START Record extracts
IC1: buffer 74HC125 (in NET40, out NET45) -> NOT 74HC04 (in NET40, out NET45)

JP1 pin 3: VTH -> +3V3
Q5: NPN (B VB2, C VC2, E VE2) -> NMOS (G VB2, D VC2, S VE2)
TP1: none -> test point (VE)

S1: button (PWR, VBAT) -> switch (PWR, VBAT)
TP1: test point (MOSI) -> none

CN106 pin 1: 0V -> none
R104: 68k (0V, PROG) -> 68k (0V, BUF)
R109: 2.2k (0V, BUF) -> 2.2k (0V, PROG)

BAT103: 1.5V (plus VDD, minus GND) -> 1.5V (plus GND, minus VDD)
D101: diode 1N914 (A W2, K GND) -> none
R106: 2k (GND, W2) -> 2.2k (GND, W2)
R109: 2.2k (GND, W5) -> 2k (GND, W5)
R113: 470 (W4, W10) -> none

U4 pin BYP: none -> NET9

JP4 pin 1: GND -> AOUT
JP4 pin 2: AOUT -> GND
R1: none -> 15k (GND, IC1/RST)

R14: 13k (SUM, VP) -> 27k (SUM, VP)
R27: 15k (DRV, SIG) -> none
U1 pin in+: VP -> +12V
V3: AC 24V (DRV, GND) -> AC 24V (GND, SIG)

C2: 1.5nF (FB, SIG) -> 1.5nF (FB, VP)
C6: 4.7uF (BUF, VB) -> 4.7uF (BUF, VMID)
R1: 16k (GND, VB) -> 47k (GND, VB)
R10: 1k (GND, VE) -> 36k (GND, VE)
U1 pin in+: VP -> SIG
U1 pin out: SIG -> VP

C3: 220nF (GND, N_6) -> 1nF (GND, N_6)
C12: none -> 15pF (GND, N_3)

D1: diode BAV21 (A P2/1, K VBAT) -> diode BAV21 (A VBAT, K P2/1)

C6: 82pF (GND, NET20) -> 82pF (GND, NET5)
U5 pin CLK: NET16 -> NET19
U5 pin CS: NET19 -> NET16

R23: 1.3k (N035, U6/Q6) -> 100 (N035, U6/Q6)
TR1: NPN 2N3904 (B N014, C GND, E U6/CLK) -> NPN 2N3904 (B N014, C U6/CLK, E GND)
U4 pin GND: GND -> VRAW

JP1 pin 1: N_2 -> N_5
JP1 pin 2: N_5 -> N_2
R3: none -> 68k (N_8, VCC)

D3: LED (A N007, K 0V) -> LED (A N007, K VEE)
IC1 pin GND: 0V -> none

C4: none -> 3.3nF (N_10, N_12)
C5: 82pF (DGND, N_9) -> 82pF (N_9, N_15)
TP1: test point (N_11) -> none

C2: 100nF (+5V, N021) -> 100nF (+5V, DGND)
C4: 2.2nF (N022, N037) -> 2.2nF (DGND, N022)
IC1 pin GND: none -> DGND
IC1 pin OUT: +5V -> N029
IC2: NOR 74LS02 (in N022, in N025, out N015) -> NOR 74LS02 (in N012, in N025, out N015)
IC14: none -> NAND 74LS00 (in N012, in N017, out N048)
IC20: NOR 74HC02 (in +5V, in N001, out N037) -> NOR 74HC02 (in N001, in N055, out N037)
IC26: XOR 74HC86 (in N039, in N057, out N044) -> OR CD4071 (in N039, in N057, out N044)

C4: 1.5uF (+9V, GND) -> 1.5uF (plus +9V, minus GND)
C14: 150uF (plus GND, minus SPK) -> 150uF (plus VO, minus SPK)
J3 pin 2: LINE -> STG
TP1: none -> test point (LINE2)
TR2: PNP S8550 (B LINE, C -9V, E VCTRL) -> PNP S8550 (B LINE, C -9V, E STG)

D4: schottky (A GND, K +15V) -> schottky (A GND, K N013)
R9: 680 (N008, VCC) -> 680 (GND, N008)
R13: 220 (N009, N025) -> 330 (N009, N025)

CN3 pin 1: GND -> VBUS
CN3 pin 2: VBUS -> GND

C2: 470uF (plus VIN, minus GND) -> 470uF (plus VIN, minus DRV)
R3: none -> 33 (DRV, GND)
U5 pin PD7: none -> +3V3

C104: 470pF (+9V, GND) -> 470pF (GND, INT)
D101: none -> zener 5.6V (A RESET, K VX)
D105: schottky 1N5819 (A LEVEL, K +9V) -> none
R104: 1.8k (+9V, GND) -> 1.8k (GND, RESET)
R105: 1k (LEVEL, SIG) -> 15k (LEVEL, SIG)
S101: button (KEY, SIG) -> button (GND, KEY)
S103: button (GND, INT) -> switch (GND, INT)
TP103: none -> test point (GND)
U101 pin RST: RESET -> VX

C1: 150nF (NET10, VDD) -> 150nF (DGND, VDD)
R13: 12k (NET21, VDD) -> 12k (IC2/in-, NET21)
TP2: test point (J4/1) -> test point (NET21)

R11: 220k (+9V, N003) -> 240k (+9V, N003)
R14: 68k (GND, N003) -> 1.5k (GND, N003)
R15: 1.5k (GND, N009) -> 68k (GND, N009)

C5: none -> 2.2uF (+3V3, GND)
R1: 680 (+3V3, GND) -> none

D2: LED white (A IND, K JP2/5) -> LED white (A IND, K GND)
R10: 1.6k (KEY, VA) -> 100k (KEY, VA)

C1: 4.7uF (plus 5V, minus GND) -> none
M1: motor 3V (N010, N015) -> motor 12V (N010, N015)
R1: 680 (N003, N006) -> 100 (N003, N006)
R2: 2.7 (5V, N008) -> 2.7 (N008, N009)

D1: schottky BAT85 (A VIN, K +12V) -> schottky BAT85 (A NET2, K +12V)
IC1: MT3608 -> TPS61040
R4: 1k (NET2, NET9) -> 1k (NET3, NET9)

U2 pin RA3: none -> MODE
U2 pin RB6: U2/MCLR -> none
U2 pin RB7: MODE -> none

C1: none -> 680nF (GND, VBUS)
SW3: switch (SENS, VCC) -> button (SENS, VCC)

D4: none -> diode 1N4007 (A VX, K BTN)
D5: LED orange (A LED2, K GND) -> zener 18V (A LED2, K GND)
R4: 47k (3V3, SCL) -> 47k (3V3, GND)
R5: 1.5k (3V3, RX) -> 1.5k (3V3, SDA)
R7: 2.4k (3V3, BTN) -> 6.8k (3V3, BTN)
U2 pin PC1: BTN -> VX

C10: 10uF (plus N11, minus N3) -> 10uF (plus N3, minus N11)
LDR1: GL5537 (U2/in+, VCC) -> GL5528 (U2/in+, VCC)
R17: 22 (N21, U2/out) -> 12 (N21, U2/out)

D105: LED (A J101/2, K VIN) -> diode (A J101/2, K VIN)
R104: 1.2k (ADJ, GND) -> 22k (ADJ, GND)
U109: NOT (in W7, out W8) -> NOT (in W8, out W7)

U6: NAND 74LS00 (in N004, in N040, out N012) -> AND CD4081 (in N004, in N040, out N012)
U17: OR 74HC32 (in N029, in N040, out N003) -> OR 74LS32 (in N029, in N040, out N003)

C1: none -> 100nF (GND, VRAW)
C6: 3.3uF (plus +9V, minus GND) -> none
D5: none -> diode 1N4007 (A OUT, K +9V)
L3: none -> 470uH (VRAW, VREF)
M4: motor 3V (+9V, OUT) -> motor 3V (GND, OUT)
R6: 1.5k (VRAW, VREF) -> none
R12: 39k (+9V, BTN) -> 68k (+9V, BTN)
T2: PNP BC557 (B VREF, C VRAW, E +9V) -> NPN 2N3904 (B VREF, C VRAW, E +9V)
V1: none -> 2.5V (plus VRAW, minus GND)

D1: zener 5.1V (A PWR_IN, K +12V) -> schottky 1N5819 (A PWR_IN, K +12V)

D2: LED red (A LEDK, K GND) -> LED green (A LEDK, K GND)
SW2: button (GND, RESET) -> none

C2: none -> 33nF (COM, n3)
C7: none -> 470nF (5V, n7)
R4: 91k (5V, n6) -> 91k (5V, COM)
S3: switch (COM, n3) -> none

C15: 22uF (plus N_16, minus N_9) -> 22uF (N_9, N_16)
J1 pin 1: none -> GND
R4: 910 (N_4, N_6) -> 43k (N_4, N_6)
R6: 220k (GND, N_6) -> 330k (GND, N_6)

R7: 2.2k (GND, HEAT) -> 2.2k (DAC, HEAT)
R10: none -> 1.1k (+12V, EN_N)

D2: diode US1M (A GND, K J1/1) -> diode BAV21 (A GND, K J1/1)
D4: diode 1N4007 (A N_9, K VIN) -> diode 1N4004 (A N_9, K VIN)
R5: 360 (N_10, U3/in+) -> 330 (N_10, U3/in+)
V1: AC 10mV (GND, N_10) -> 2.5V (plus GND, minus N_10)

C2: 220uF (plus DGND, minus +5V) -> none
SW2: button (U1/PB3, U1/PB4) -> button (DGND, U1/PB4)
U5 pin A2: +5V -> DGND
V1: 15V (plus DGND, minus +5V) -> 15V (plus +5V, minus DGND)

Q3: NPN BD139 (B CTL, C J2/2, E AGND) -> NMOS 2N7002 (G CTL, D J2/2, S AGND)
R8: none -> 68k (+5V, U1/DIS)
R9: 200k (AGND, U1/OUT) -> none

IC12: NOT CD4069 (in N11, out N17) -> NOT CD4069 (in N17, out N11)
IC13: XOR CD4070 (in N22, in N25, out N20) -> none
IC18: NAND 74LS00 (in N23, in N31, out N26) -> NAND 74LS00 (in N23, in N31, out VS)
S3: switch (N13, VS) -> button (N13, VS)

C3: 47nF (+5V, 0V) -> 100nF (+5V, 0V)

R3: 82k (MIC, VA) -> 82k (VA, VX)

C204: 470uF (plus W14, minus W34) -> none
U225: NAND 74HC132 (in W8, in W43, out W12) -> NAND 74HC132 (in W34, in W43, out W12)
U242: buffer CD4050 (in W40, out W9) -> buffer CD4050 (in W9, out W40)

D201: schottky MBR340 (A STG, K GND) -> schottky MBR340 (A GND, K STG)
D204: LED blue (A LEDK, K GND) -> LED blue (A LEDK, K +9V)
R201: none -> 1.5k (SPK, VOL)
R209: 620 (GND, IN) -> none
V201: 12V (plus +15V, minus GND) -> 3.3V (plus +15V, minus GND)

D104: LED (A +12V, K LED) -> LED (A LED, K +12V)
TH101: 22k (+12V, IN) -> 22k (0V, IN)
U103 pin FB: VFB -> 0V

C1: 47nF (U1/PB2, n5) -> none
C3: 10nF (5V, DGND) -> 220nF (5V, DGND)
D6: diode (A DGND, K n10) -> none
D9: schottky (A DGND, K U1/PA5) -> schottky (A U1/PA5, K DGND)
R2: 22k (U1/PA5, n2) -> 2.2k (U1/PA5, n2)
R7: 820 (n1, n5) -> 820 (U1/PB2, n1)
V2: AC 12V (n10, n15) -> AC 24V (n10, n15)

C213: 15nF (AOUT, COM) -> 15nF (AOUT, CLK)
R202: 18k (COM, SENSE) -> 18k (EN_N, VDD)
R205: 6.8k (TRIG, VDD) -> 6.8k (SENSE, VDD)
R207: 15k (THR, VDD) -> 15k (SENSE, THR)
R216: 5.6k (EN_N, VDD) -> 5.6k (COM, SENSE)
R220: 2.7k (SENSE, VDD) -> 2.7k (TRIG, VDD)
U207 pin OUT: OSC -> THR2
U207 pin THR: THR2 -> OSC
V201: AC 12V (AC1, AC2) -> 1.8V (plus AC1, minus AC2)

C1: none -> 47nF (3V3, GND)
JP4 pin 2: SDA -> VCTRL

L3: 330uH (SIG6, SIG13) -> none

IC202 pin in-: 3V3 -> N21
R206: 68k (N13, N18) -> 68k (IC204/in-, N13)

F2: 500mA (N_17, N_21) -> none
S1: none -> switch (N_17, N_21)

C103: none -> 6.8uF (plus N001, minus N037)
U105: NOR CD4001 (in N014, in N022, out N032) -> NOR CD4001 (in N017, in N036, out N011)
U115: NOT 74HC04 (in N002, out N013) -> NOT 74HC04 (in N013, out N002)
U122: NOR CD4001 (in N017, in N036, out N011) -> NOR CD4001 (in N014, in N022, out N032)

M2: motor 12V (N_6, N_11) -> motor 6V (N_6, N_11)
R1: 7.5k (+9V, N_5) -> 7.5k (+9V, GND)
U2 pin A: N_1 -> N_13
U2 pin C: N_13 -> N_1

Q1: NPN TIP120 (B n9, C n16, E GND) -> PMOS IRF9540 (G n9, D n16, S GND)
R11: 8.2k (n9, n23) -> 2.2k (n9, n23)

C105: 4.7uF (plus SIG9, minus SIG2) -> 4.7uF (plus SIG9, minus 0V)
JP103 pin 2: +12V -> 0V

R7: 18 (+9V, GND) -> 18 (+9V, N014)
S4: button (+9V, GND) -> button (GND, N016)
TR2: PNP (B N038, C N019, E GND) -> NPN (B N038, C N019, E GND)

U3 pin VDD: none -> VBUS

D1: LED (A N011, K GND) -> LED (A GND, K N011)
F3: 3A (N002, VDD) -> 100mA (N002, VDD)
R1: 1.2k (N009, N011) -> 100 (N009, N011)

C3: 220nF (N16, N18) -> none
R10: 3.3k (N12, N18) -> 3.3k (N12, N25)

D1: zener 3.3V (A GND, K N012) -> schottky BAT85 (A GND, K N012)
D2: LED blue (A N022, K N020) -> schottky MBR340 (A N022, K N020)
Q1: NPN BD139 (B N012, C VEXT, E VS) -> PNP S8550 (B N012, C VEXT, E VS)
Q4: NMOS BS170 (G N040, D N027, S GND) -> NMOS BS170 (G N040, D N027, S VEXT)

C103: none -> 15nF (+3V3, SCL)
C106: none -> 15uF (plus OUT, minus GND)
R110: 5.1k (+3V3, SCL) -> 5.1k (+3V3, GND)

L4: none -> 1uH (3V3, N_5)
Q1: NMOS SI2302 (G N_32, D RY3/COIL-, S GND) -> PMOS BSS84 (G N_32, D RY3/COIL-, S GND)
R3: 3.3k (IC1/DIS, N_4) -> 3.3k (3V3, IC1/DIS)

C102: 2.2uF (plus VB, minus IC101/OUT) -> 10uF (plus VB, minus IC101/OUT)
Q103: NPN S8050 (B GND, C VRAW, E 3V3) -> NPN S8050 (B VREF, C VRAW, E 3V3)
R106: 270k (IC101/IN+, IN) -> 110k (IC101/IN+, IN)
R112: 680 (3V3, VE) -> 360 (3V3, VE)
END Record extracts
§ Activity: Lines that contain the string "LEVEL" should be copied from the material above.

§ The answer:
D105: schottky 1N5819 (A LEVEL, K +9V) -> none
R105: 1k (LEVEL, SIG) -> 15k (LEVEL, SIG)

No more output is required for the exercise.